WRITTEN PROBLEM: In the data from the first line to the line with "gray hexagon at", replace every "moved" with "shifted" and keep everything else the same.

MATERIAL PROVIDED:

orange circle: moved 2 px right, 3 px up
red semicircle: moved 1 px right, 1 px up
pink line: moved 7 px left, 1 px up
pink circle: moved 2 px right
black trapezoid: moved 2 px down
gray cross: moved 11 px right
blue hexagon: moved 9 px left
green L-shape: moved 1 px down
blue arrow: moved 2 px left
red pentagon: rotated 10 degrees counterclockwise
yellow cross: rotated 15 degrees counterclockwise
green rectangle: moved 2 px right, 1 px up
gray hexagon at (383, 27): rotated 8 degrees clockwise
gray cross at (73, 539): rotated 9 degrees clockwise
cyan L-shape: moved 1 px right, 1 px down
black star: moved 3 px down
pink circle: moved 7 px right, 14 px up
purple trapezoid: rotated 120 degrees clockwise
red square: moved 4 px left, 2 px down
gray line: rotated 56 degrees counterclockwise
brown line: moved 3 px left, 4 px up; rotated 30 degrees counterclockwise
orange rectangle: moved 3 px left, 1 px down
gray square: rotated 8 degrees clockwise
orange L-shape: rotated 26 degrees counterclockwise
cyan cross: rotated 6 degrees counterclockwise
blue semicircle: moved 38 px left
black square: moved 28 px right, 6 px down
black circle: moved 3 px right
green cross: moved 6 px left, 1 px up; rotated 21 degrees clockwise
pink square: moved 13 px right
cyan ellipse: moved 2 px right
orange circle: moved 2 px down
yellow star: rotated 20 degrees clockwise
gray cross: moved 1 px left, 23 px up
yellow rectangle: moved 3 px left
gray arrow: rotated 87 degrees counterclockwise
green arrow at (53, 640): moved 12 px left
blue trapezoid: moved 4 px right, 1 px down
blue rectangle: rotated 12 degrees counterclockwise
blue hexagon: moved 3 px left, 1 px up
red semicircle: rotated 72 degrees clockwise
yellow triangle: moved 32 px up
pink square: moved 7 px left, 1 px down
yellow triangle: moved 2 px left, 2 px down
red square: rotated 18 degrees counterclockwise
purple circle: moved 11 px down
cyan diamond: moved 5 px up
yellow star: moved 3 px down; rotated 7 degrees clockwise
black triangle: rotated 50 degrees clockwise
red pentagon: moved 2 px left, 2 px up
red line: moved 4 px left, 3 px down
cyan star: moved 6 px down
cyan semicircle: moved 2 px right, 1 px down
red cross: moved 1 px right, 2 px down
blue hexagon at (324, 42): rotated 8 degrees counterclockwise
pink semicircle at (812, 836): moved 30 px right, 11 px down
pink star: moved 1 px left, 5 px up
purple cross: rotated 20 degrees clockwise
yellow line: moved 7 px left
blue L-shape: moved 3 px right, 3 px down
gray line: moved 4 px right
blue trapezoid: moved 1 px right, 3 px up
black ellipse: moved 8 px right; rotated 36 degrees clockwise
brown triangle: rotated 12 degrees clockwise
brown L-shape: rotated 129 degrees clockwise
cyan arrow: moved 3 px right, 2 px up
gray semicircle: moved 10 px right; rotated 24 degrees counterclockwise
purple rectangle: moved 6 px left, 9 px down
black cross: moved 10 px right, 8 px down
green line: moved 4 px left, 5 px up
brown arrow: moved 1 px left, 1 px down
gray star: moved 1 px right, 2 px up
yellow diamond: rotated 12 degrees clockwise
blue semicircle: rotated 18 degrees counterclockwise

SOLUTION FOR THIS PROBLEM:
orange circle: shifted 2 px right, 3 px up
red semicircle: shifted 1 px right, 1 px up
pink line: shifted 7 px left, 1 px up
pink circle: shifted 2 px right
black trapezoid: shifted 2 px down
gray cross: shifted 11 px right
blue hexagon: shifted 9 px left
green L-shape: shifted 1 px down
blue arrow: shifted 2 px left
red pentagon: rotated 10 degrees counterclockwise
yellow cross: rotated 15 degrees counterclockwise
green rectangle: shifted 2 px right, 1 px up
gray hexagon at (383, 27): rotated 8 degrees clockwise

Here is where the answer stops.